Work instruction: From the entries below, reproduce exactly the lines from the one with "building: [37,454,64,479] -> none" through the one with "building: none -> [292,47,367,96]", both included, without images.

Stored data:
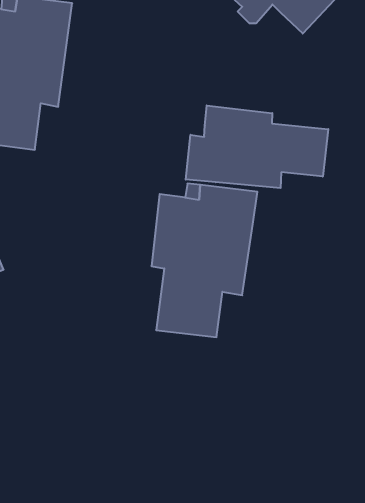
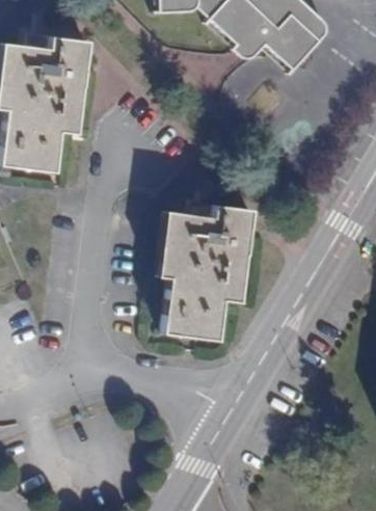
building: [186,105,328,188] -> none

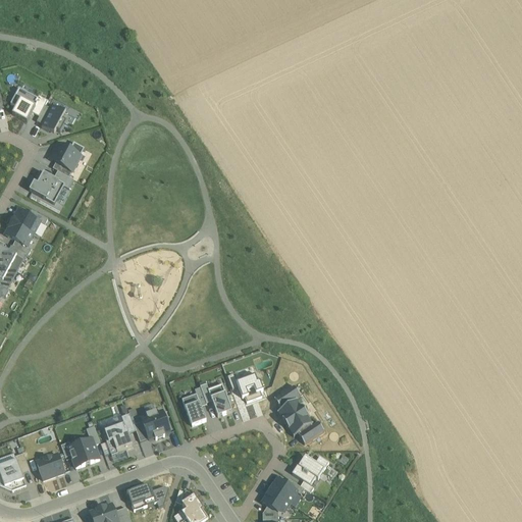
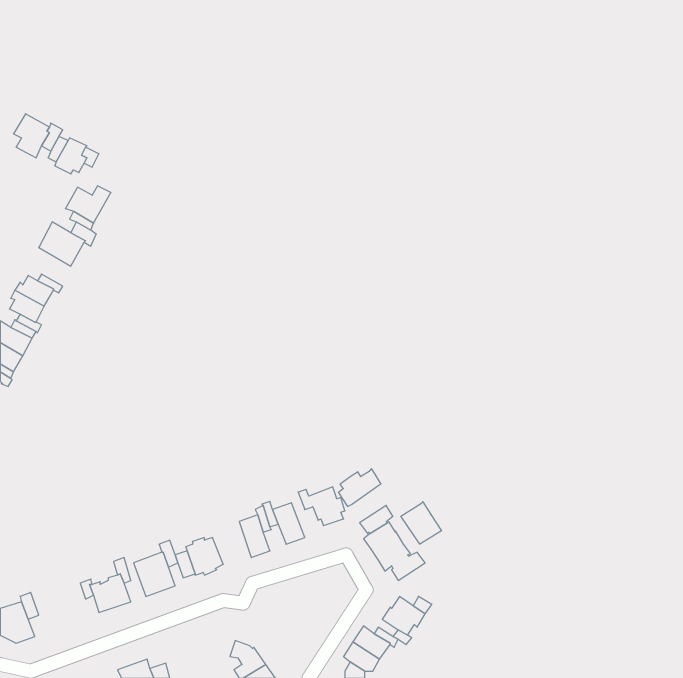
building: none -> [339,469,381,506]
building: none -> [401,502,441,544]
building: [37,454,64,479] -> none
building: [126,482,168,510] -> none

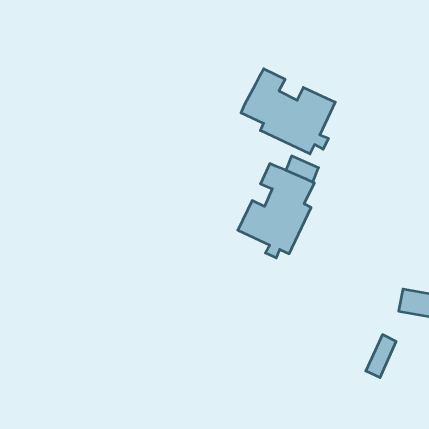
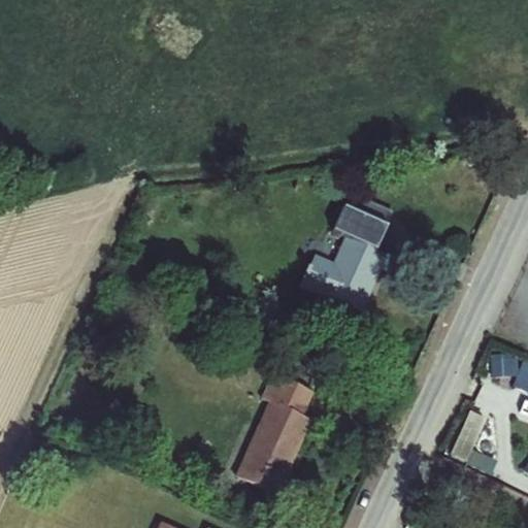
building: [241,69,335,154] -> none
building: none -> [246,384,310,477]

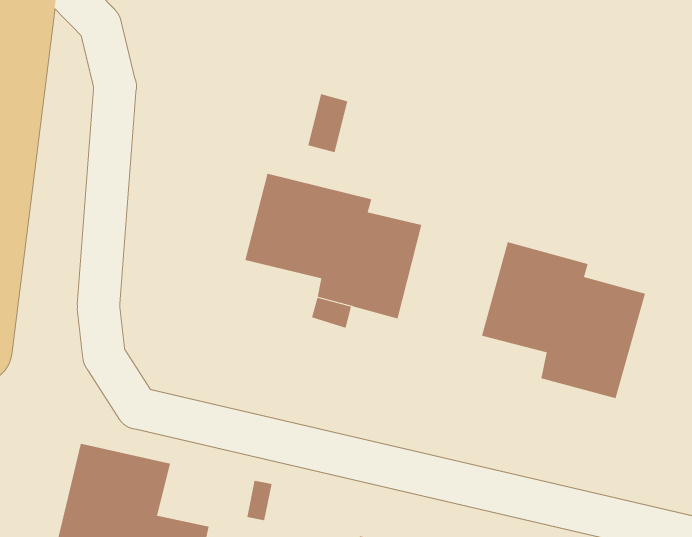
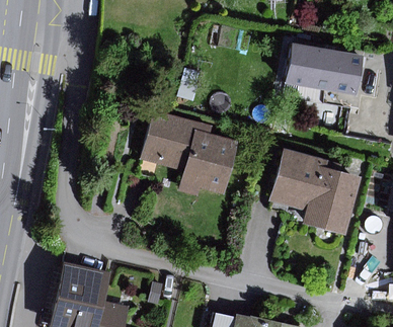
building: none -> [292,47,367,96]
==
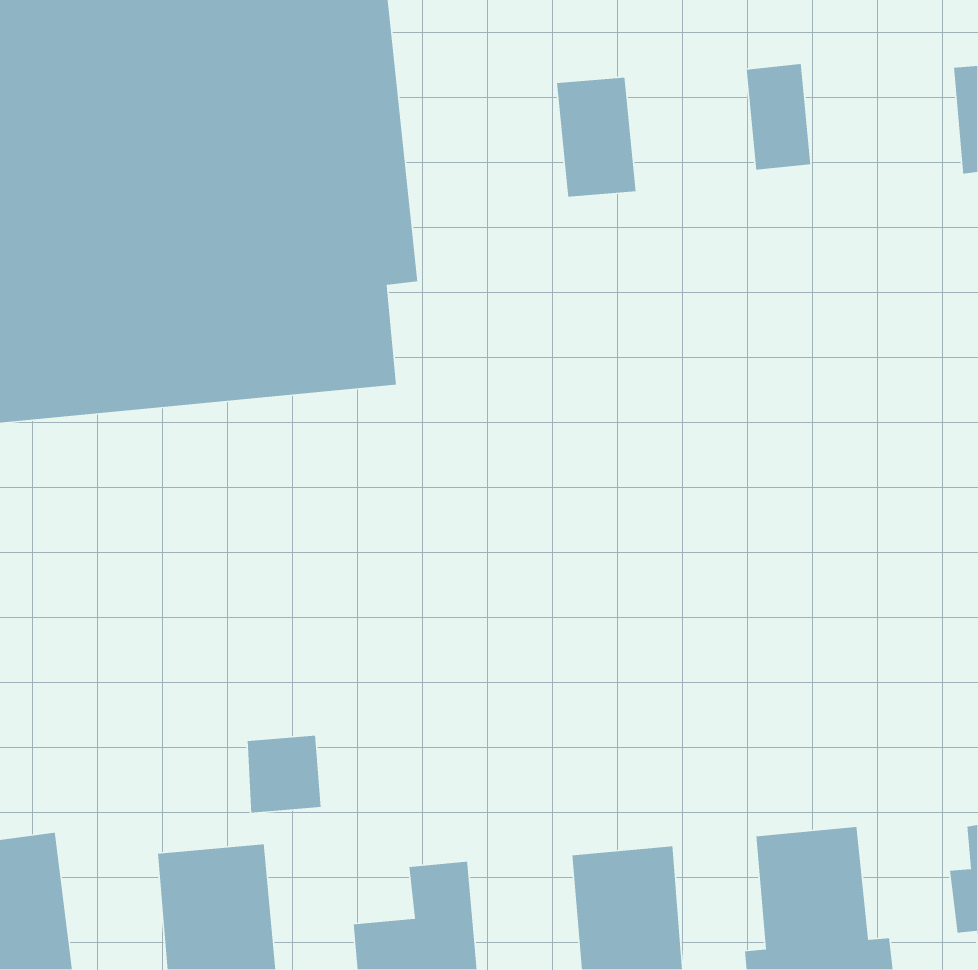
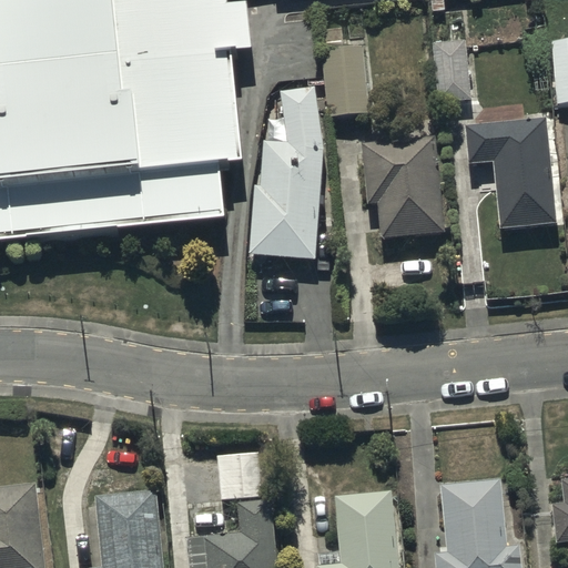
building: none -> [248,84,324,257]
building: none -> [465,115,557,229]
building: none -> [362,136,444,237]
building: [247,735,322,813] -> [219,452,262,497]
--
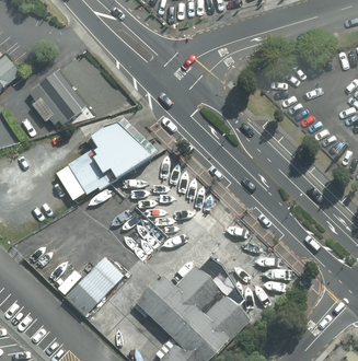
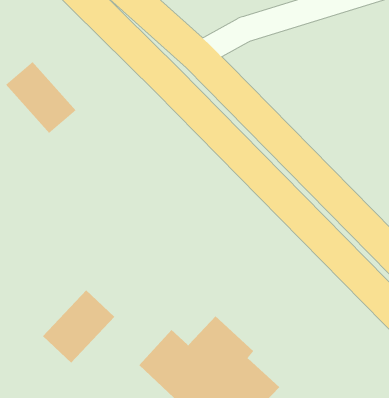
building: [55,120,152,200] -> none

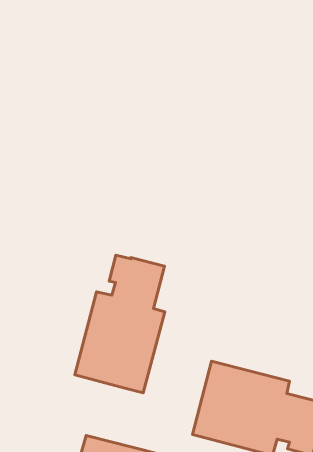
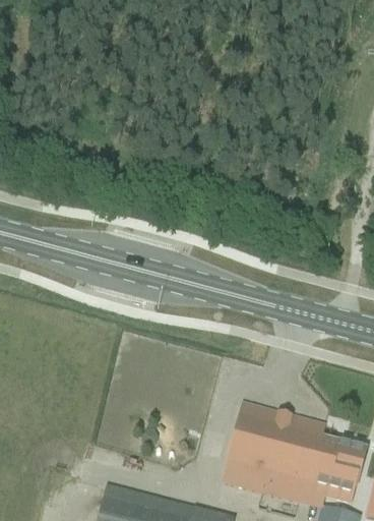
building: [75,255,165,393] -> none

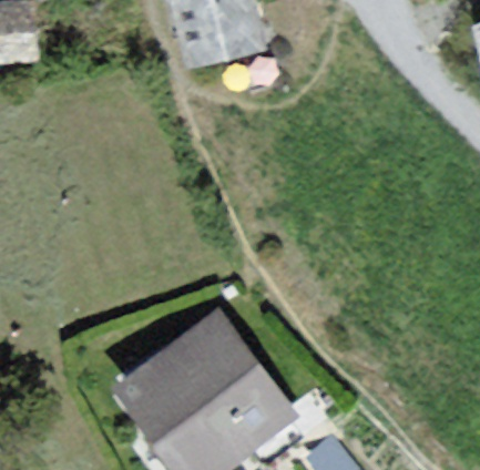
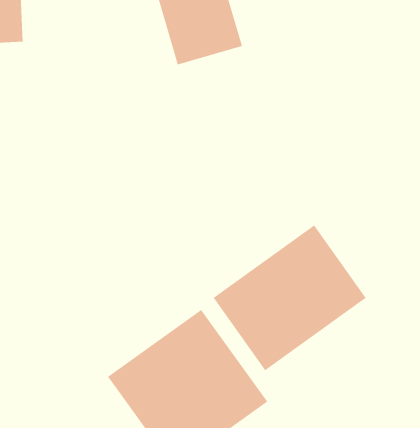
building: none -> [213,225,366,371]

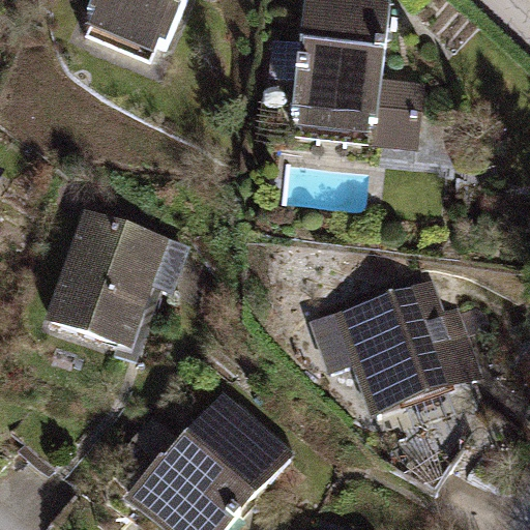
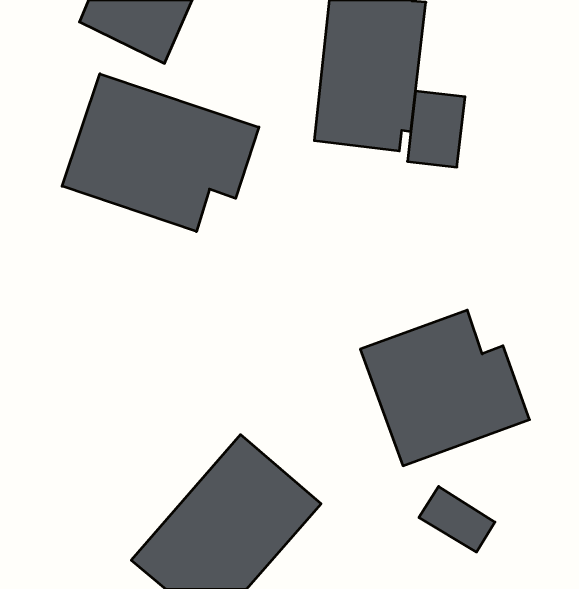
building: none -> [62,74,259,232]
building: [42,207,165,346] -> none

The answer:
building: [37,454,64,479] -> none
building: [126,482,168,510] -> none

building: [241,69,335,154] -> none
building: none -> [246,384,310,477]

building: none -> [292,47,367,96]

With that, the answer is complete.